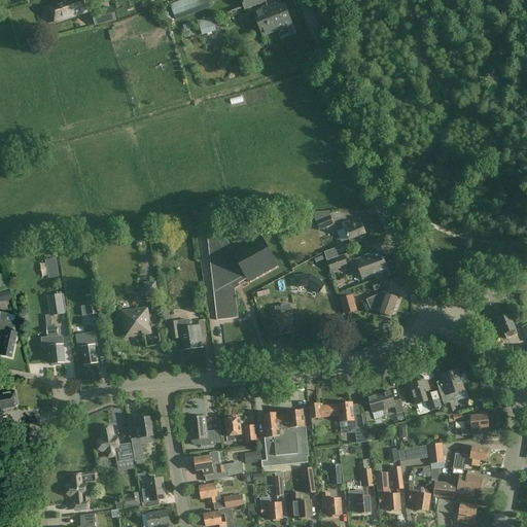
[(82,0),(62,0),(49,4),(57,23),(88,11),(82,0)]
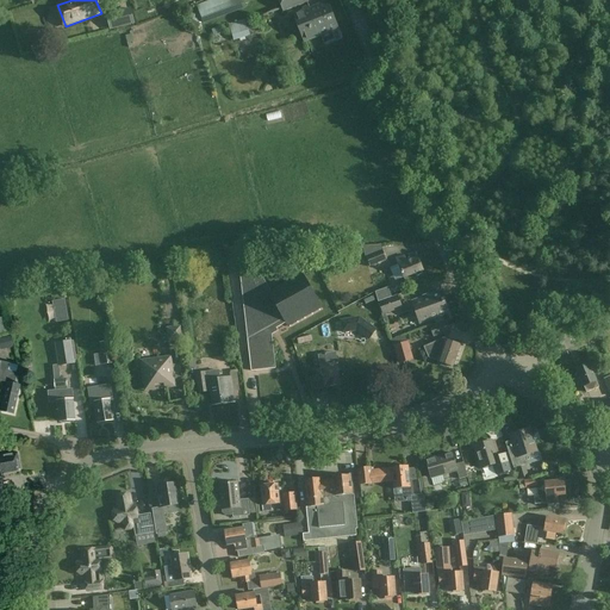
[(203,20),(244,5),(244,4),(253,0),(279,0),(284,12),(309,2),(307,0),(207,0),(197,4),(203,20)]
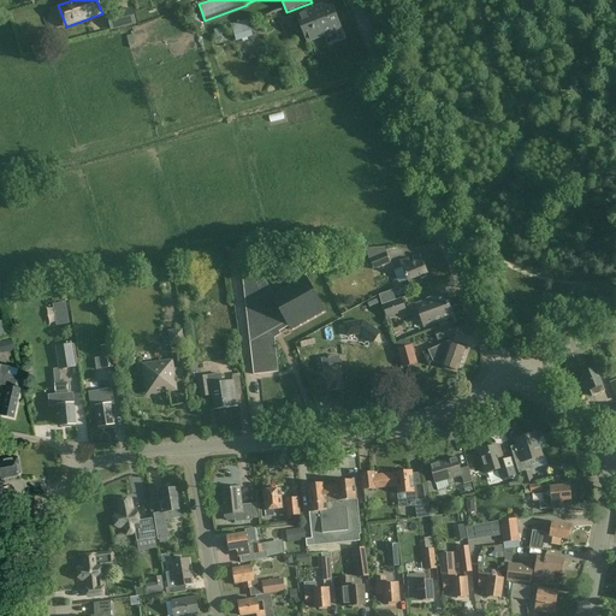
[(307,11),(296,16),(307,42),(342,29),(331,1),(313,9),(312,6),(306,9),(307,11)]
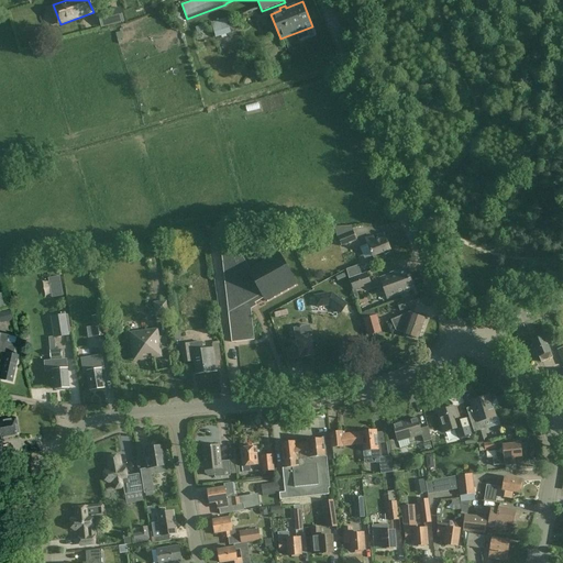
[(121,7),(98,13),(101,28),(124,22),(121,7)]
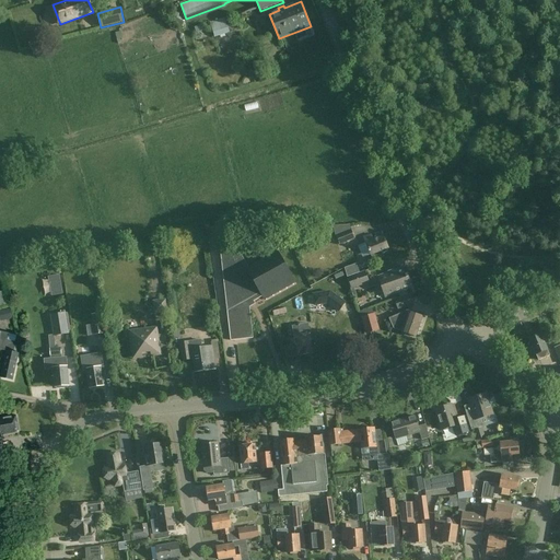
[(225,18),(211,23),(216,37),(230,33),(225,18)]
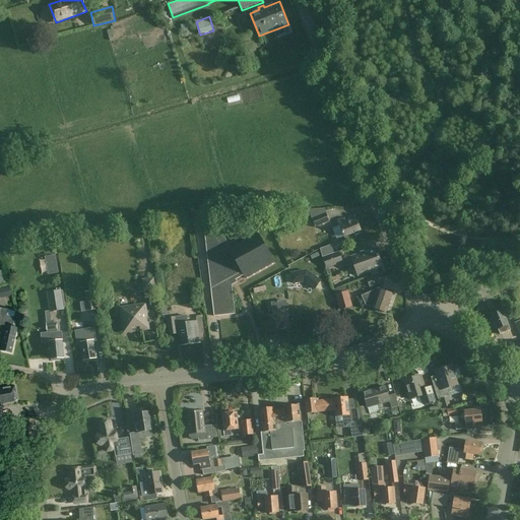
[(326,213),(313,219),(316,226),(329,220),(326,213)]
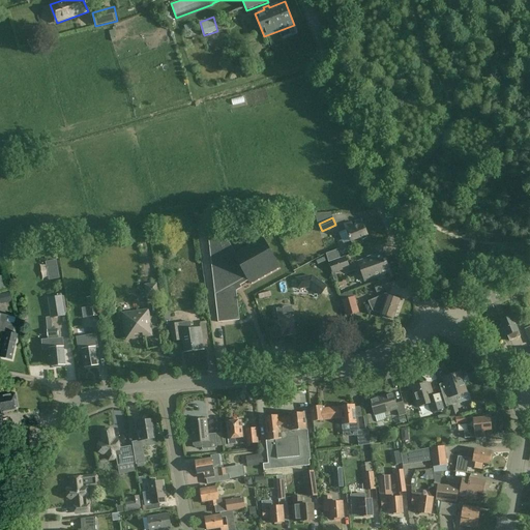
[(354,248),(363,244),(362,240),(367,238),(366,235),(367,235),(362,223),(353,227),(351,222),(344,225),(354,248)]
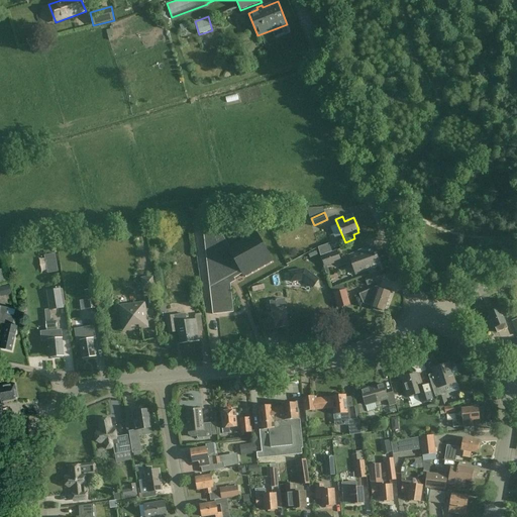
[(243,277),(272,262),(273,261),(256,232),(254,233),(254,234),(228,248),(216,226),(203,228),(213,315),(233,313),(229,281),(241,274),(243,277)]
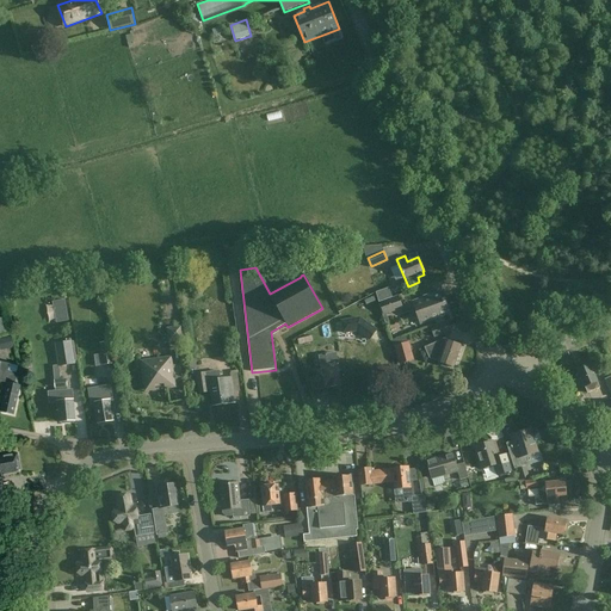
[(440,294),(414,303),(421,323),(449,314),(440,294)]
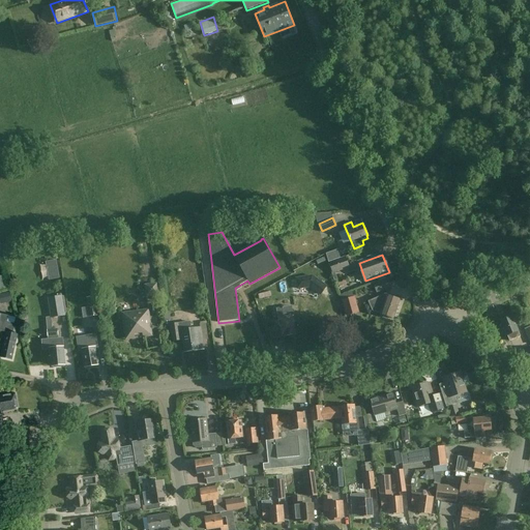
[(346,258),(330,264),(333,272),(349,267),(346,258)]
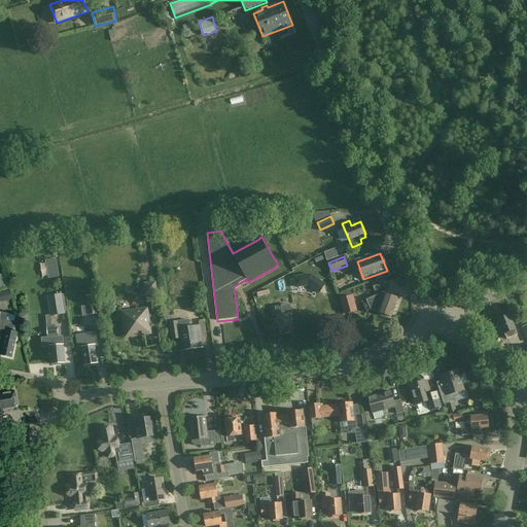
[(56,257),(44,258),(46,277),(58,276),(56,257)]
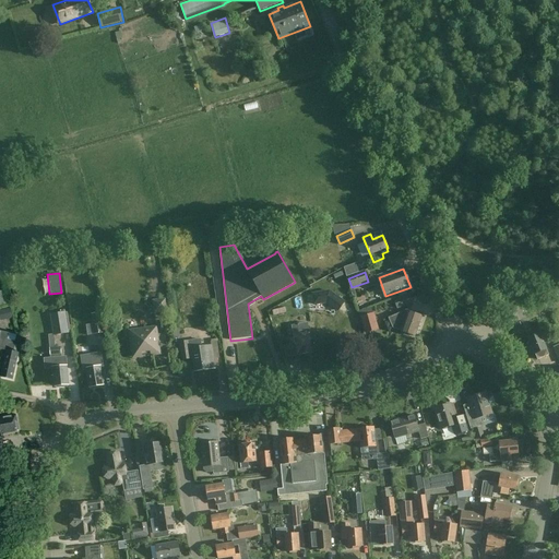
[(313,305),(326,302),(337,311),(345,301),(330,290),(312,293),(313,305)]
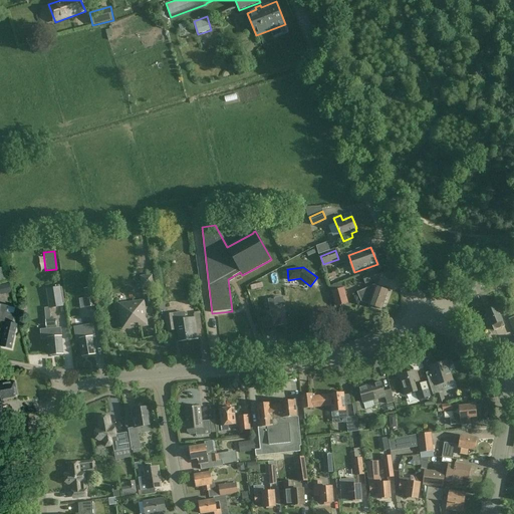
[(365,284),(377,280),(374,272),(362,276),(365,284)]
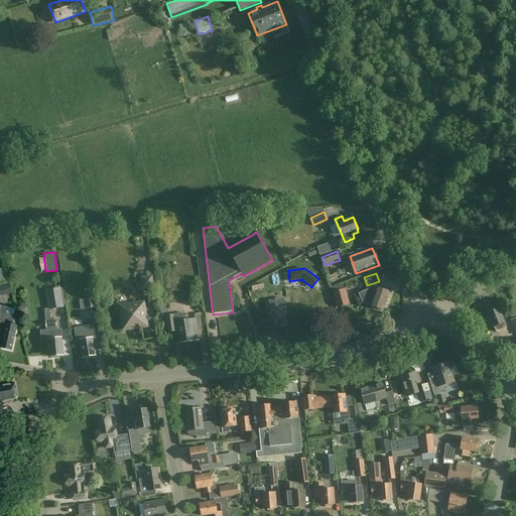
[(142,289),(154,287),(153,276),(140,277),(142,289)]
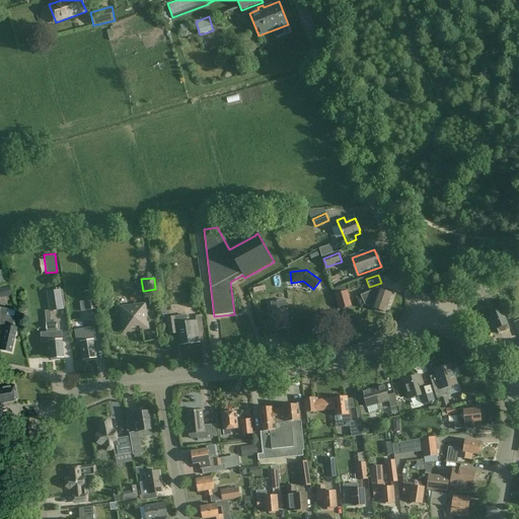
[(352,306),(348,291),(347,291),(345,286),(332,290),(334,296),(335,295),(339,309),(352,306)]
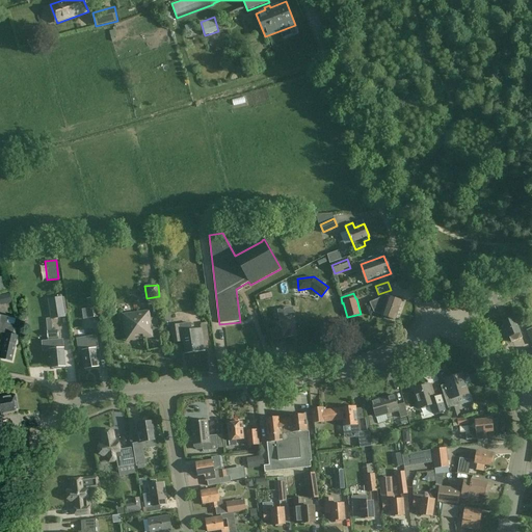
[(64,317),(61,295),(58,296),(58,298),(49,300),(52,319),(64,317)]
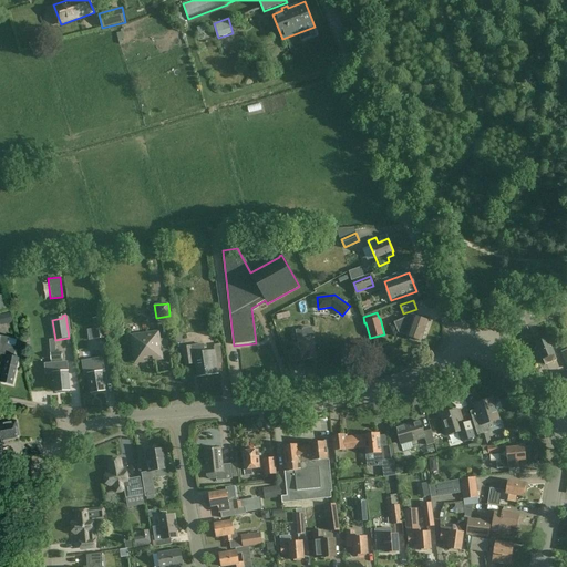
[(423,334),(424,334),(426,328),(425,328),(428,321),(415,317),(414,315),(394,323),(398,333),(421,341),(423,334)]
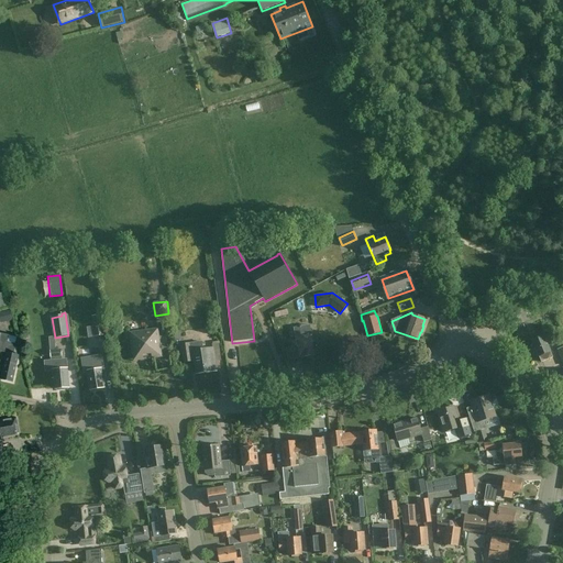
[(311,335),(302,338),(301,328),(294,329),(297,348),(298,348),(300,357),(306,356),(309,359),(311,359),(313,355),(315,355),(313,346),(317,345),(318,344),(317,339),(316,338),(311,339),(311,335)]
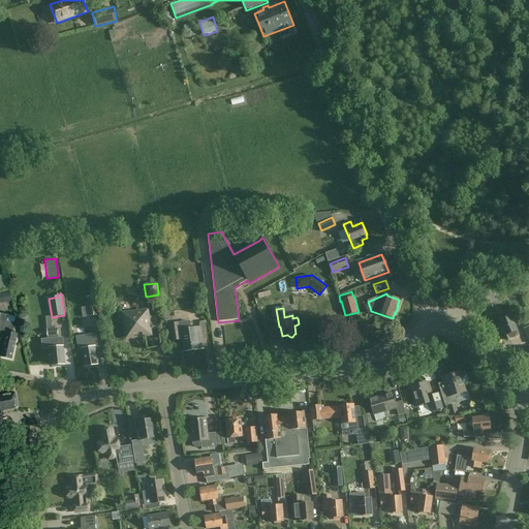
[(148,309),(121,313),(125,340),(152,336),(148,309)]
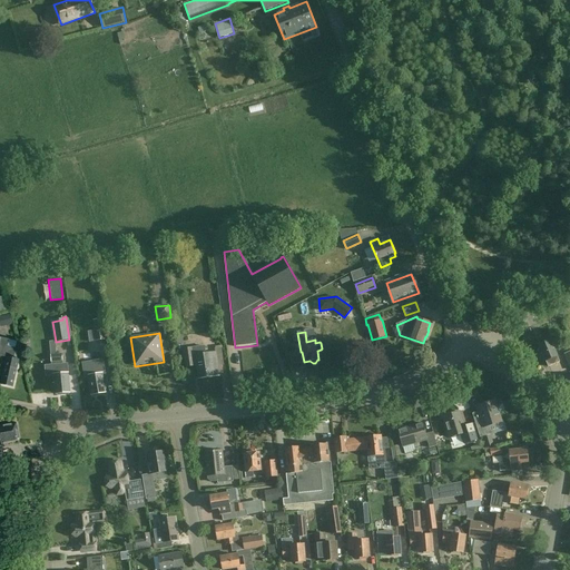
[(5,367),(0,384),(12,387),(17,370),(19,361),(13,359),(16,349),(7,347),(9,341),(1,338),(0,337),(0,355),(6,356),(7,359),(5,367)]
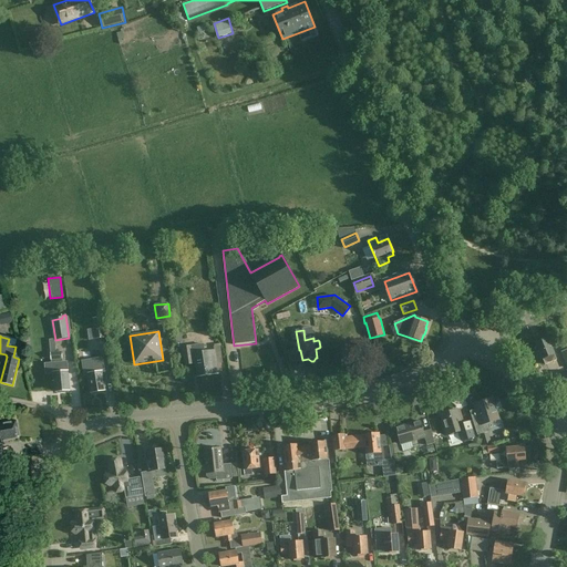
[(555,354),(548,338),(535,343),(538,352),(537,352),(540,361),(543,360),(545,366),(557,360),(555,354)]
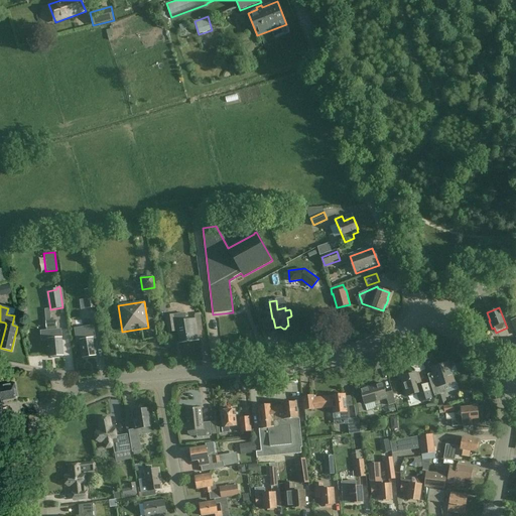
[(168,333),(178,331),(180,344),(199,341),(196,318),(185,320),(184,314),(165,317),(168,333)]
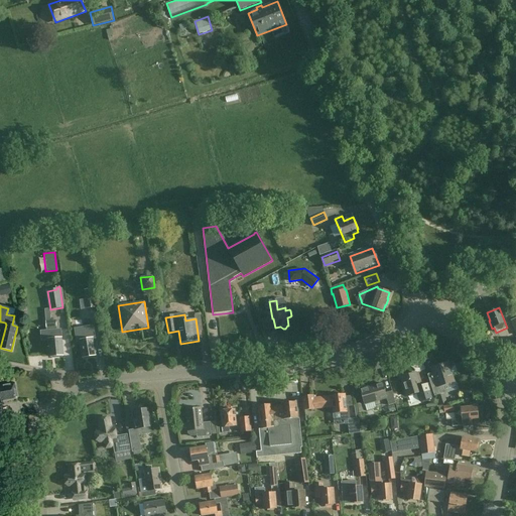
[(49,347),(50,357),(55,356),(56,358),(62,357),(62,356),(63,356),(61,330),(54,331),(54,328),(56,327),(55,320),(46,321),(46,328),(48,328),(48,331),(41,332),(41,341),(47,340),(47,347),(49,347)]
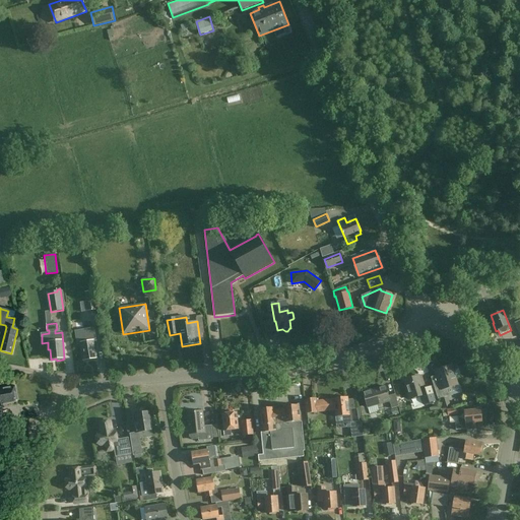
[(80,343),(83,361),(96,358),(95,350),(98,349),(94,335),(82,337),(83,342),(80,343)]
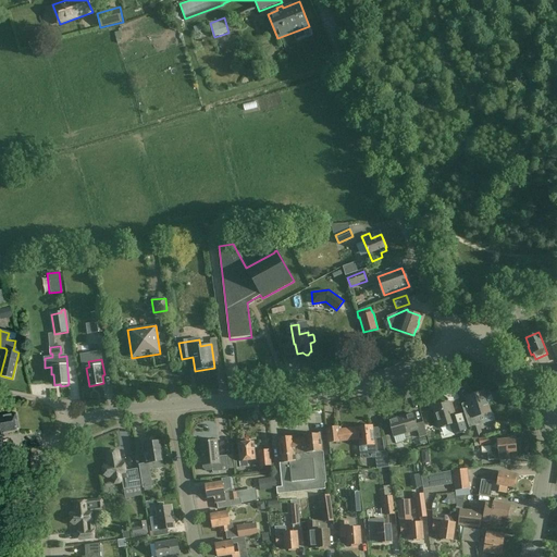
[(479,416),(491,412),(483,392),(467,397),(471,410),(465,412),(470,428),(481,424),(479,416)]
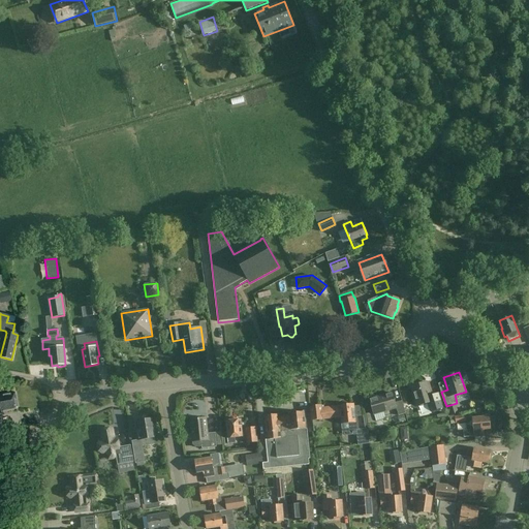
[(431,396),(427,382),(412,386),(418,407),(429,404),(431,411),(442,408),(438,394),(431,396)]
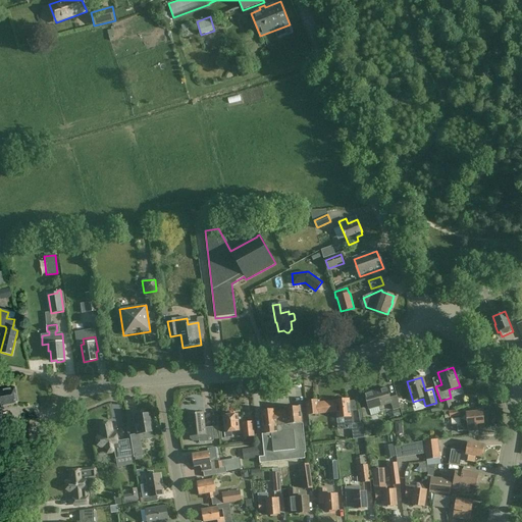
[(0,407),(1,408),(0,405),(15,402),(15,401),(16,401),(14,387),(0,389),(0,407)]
====================
What you should do. Output, word for word, the full listing above, with no pictures.

Solved exercise.
[(82,0),(62,0),(49,4),(57,23),(88,11),(82,0)]
[(203,20),(244,5),(244,4),(253,0),(279,0),(284,12),(309,2),(307,0),(207,0),(197,4),(203,20)]
[(307,11),(296,16),(307,42),(342,29),(331,1),(313,9),(312,6),(306,9),(307,11)]
[(121,7),(98,13),(101,28),(124,22),(121,7)]
[(225,18),(211,23),(216,37),(230,33),(225,18)]
[(326,213),(313,219),(316,226),(329,220),(326,213)]
[(354,248),(363,244),(362,240),(367,238),(366,235),(367,235),(362,223),(353,227),(351,222),(344,225),(354,248)]
[(243,277),(272,262),(273,261),(256,232),(254,233),(254,234),(228,248),(216,226),(203,228),(213,315),(233,313),(229,281),(241,274),(243,277)]
[(440,294),(414,303),(421,323),(449,314),(440,294)]
[(346,258),(330,264),(333,272),(349,267),(346,258)]
[(56,257),(44,258),(46,277),(58,276),(56,257)]
[(313,305),(326,302),(337,311),(345,301),(330,290),(312,293),(313,305)]
[(365,284),(377,280),(374,272),(362,276),(365,284)]
[(142,289),(154,287),(153,276),(140,277),(142,289)]
[(352,306),(348,291),(347,291),(345,286),(332,290),(334,296),(335,295),(339,309),(352,306)]
[(64,317),(61,295),(58,296),(58,298),(49,300),(52,319),(64,317)]
[(423,334),(424,334),(426,328),(425,328),(428,321),(415,317),(414,315),(394,323),(398,333),(421,341),(423,334)]
[(311,335),(302,338),(301,328),(294,329),(297,348),(298,348),(300,357),(306,356),(309,359),(311,359),(313,355),(315,355),(313,346),(317,345),(318,344),(317,339),(316,338),(311,339),(311,335)]
[(148,309),(121,313),(125,340),(152,336),(148,309)]
[(5,367),(0,384),(12,387),(17,370),(19,361),(13,359),(16,349),(7,347),(9,341),(1,338),(0,337),(0,355),(6,356),(7,359),(5,367)]
[(555,354),(548,338),(535,343),(538,352),(537,352),(540,361),(543,360),(545,366),(557,360),(555,354)]
[(168,333),(178,331),(180,344),(199,341),(196,318),(185,320),(184,314),(165,317),(168,333)]
[(49,347),(50,357),(55,356),(56,358),(62,357),(62,356),(63,356),(61,330),(54,331),(54,328),(56,327),(55,320),(46,321),(46,328),(48,328),(48,331),(41,332),(41,341),(47,340),(47,347),(49,347)]
[(80,343),(83,361),(96,358),(95,350),(98,349),(94,335),(82,337),(83,342),(80,343)]
[(479,416),(491,412),(483,392),(467,397),(471,410),(465,412),(470,428),(481,424),(479,416)]
[(431,396),(427,382),(412,386),(418,407),(429,404),(431,411),(442,408),(438,394),(431,396)]
[(0,407),(1,408),(0,405),(15,402),(15,401),(16,401),(14,387),(0,389),(0,407)]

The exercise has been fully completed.